> WHAT TO PRODUCE: Reproduce, character for character, the entries from their opening line through the line with "building: none -> [483,215,580,300]".
┌──
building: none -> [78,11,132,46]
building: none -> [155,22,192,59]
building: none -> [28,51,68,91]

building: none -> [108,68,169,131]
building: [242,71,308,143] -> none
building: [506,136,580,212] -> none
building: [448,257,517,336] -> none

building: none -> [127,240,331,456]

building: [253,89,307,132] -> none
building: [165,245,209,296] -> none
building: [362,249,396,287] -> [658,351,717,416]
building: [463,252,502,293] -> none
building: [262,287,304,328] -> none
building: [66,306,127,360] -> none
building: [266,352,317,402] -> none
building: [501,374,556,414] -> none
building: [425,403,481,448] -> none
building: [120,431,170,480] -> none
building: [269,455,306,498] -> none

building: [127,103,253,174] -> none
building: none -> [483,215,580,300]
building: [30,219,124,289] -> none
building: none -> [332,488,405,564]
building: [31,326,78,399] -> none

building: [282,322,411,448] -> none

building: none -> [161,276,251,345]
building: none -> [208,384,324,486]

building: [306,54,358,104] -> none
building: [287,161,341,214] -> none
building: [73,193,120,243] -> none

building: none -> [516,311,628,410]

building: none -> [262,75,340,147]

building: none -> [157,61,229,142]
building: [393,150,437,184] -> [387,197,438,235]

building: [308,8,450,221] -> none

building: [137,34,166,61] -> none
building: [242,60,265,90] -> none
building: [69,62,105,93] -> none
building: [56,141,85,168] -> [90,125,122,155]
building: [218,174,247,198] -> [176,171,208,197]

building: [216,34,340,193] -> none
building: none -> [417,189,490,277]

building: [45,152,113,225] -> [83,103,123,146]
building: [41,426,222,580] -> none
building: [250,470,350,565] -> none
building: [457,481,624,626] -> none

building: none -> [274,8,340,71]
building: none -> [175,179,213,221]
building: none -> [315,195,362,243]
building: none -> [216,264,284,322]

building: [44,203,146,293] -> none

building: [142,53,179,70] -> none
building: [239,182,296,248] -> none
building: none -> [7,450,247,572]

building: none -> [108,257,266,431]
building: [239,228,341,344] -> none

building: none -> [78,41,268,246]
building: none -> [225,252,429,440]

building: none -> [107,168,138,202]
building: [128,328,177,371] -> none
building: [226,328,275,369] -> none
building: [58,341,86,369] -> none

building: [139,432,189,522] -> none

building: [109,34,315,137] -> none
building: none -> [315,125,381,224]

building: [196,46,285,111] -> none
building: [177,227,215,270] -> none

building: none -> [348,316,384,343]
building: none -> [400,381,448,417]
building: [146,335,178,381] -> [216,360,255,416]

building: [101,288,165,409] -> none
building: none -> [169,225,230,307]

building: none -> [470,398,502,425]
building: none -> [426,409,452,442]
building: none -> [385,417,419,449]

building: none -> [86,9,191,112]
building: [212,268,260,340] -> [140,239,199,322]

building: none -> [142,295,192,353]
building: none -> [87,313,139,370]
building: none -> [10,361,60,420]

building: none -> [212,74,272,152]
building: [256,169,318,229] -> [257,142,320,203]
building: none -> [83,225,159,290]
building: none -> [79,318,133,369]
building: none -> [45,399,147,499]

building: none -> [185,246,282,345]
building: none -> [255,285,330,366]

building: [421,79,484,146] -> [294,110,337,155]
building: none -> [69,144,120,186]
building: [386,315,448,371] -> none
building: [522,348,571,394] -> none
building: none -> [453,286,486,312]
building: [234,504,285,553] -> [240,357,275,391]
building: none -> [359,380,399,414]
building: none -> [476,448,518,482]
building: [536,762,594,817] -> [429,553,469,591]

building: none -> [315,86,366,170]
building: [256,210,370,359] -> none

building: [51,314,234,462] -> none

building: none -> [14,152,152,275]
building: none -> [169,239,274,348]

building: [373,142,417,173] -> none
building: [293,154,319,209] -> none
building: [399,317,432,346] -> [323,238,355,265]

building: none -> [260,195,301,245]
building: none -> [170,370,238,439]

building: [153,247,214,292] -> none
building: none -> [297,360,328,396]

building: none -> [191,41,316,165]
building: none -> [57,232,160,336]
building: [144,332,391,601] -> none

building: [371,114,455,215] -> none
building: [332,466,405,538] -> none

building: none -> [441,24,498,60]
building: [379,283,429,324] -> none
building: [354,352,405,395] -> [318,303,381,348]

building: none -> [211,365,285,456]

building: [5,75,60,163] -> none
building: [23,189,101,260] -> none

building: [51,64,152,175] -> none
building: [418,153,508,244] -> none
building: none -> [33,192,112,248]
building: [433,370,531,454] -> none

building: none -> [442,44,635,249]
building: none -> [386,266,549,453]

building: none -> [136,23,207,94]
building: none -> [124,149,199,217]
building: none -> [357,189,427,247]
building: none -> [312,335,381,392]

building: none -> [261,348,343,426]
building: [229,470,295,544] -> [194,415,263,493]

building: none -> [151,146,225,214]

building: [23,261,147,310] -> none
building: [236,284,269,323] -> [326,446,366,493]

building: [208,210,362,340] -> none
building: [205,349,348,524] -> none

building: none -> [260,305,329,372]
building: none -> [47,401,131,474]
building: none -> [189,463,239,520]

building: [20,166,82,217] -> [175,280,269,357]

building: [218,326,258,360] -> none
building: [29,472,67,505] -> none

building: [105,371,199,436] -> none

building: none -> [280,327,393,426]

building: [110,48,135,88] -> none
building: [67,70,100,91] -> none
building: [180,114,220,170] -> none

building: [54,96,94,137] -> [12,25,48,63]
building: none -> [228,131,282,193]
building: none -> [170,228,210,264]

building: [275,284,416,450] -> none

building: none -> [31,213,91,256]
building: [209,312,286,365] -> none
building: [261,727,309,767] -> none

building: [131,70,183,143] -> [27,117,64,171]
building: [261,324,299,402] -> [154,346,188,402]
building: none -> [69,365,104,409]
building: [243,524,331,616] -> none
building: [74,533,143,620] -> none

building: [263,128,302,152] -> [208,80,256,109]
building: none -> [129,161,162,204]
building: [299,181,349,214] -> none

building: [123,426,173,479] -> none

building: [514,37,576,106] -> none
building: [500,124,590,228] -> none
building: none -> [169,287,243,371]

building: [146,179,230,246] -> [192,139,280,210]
└──
> SOLUTION TO THIS EXERCISE:
building: none -> [78,11,132,46]
building: none -> [155,22,192,59]
building: none -> [28,51,68,91]

building: none -> [108,68,169,131]
building: [242,71,308,143] -> none
building: [506,136,580,212] -> none
building: [448,257,517,336] -> none

building: none -> [127,240,331,456]

building: [253,89,307,132] -> none
building: [165,245,209,296] -> none
building: [362,249,396,287] -> [658,351,717,416]
building: [463,252,502,293] -> none
building: [262,287,304,328] -> none
building: [66,306,127,360] -> none
building: [266,352,317,402] -> none
building: [501,374,556,414] -> none
building: [425,403,481,448] -> none
building: [120,431,170,480] -> none
building: [269,455,306,498] -> none

building: [127,103,253,174] -> none
building: none -> [483,215,580,300]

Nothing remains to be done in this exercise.